Give back the lines of the records exactly, starting at the first and ending at the one with "Main Team: [287,31,549,152]".
(Beginning of Records for this exercise)
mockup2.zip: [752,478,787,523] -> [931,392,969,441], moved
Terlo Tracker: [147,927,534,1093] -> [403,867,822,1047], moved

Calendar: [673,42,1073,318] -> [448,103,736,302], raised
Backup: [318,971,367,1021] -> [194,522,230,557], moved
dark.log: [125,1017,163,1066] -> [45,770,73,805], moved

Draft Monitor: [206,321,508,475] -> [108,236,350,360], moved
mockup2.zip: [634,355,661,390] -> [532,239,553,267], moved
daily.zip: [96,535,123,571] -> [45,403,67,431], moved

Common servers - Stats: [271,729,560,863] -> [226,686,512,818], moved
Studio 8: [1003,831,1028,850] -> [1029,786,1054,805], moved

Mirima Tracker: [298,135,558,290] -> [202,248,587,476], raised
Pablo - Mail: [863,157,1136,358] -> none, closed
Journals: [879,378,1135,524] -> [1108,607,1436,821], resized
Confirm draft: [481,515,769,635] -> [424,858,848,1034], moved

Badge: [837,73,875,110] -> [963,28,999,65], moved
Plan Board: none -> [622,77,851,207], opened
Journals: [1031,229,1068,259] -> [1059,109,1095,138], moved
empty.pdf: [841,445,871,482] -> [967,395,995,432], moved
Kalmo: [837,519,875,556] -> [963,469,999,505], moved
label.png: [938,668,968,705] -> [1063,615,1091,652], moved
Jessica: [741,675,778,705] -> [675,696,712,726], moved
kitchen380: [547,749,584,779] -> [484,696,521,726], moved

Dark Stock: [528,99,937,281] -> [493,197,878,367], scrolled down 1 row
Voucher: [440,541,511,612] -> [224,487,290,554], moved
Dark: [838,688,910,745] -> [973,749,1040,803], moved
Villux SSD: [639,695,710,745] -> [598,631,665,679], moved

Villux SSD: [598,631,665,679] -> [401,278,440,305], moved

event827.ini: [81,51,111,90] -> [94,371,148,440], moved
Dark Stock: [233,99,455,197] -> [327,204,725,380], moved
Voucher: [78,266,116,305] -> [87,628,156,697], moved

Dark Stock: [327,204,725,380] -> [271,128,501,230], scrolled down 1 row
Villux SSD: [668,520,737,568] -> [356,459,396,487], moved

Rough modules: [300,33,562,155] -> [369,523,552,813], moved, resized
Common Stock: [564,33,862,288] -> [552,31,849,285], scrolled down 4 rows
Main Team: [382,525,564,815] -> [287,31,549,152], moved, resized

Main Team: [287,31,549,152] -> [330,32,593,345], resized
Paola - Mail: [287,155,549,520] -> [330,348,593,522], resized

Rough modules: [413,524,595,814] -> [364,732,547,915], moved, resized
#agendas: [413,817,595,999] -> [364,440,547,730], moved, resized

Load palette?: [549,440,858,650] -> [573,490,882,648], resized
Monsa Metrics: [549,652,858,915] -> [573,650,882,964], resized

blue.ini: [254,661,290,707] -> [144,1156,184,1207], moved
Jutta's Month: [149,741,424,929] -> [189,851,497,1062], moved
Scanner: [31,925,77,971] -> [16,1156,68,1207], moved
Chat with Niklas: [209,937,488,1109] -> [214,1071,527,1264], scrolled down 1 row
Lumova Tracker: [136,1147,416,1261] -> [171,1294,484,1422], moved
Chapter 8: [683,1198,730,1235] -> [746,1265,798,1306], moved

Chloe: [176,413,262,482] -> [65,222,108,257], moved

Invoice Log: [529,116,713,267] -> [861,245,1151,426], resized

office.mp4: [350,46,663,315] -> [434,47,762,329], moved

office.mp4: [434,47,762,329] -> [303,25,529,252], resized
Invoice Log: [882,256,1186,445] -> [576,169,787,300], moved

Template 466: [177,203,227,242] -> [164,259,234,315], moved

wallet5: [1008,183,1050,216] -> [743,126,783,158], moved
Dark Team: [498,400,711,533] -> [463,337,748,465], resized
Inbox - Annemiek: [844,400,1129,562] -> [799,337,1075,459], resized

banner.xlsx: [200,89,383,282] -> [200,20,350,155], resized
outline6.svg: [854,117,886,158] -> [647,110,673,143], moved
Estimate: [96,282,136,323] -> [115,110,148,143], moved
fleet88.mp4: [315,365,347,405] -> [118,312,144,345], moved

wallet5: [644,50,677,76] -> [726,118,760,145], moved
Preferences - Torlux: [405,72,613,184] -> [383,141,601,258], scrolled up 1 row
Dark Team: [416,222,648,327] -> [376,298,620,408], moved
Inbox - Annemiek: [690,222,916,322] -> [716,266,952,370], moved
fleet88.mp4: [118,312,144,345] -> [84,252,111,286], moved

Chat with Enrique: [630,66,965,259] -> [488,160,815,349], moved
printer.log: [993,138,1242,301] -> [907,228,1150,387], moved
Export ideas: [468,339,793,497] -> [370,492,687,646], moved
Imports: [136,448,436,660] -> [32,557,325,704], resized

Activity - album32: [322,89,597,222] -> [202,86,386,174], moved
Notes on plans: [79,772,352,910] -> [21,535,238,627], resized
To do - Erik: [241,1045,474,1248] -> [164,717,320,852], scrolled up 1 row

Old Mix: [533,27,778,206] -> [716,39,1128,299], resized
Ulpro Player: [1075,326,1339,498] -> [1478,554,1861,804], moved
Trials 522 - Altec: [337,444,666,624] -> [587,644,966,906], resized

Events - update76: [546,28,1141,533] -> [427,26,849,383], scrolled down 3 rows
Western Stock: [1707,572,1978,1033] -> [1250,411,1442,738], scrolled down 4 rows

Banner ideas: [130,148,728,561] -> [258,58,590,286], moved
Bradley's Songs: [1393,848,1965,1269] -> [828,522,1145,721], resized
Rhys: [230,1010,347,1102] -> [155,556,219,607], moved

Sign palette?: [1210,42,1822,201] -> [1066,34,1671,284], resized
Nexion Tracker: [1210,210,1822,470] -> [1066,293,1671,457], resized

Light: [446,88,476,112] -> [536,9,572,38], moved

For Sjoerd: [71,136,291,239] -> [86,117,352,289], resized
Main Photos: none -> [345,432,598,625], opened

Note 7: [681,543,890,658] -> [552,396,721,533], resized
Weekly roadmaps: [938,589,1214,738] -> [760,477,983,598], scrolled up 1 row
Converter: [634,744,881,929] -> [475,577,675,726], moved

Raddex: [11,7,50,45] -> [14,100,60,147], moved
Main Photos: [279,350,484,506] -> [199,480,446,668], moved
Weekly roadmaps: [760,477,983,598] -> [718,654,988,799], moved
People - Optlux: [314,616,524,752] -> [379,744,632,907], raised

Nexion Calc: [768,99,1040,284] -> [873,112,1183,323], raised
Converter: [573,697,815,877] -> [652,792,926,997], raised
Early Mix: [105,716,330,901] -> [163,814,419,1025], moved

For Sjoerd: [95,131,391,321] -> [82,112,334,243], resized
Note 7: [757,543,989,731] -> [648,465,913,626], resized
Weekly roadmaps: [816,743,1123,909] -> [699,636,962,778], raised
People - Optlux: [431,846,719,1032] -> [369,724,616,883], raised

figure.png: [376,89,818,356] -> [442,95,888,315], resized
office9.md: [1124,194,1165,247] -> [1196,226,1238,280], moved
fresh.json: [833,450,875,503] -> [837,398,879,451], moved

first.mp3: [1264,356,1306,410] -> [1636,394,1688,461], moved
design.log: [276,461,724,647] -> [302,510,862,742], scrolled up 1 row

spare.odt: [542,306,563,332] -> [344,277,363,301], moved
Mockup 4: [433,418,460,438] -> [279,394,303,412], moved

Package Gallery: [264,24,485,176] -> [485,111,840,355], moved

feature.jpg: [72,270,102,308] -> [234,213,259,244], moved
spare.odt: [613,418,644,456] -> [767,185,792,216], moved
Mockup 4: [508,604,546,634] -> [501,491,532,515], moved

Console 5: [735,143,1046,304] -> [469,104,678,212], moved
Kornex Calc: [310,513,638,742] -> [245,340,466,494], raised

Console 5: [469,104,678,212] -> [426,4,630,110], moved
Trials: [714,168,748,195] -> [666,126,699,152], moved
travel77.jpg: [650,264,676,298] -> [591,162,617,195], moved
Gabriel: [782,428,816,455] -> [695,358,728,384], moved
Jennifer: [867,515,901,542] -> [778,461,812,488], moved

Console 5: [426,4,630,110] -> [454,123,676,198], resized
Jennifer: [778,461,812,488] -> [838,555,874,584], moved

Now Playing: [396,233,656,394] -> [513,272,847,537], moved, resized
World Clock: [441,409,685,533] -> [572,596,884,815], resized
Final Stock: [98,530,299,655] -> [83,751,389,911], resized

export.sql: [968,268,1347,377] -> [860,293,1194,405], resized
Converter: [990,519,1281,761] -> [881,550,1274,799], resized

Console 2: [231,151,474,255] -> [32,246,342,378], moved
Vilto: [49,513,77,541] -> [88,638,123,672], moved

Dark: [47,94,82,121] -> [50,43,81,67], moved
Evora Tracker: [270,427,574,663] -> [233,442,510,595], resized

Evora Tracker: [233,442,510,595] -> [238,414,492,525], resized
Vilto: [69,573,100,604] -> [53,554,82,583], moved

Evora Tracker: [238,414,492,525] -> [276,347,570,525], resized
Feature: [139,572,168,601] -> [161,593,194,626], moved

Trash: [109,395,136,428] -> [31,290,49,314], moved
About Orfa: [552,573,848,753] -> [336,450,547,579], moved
(End of Records for this exercise)
§ Expected output:
mockup2.zip: [752,478,787,523] -> [931,392,969,441], moved
Terlo Tracker: [147,927,534,1093] -> [403,867,822,1047], moved

Calendar: [673,42,1073,318] -> [448,103,736,302], raised
Backup: [318,971,367,1021] -> [194,522,230,557], moved
dark.log: [125,1017,163,1066] -> [45,770,73,805], moved

Draft Monitor: [206,321,508,475] -> [108,236,350,360], moved
mockup2.zip: [634,355,661,390] -> [532,239,553,267], moved
daily.zip: [96,535,123,571] -> [45,403,67,431], moved

Common servers - Stats: [271,729,560,863] -> [226,686,512,818], moved
Studio 8: [1003,831,1028,850] -> [1029,786,1054,805], moved

Mirima Tracker: [298,135,558,290] -> [202,248,587,476], raised
Pablo - Mail: [863,157,1136,358] -> none, closed
Journals: [879,378,1135,524] -> [1108,607,1436,821], resized
Confirm draft: [481,515,769,635] -> [424,858,848,1034], moved

Badge: [837,73,875,110] -> [963,28,999,65], moved
Plan Board: none -> [622,77,851,207], opened
Journals: [1031,229,1068,259] -> [1059,109,1095,138], moved
empty.pdf: [841,445,871,482] -> [967,395,995,432], moved
Kalmo: [837,519,875,556] -> [963,469,999,505], moved
label.png: [938,668,968,705] -> [1063,615,1091,652], moved
Jessica: [741,675,778,705] -> [675,696,712,726], moved
kitchen380: [547,749,584,779] -> [484,696,521,726], moved

Dark Stock: [528,99,937,281] -> [493,197,878,367], scrolled down 1 row
Voucher: [440,541,511,612] -> [224,487,290,554], moved
Dark: [838,688,910,745] -> [973,749,1040,803], moved
Villux SSD: [639,695,710,745] -> [598,631,665,679], moved

Villux SSD: [598,631,665,679] -> [401,278,440,305], moved

event827.ini: [81,51,111,90] -> [94,371,148,440], moved
Dark Stock: [233,99,455,197] -> [327,204,725,380], moved
Voucher: [78,266,116,305] -> [87,628,156,697], moved

Dark Stock: [327,204,725,380] -> [271,128,501,230], scrolled down 1 row
Villux SSD: [668,520,737,568] -> [356,459,396,487], moved

Rough modules: [300,33,562,155] -> [369,523,552,813], moved, resized
Common Stock: [564,33,862,288] -> [552,31,849,285], scrolled down 4 rows
Main Team: [382,525,564,815] -> [287,31,549,152], moved, resized

Main Team: [287,31,549,152] -> [330,32,593,345], resized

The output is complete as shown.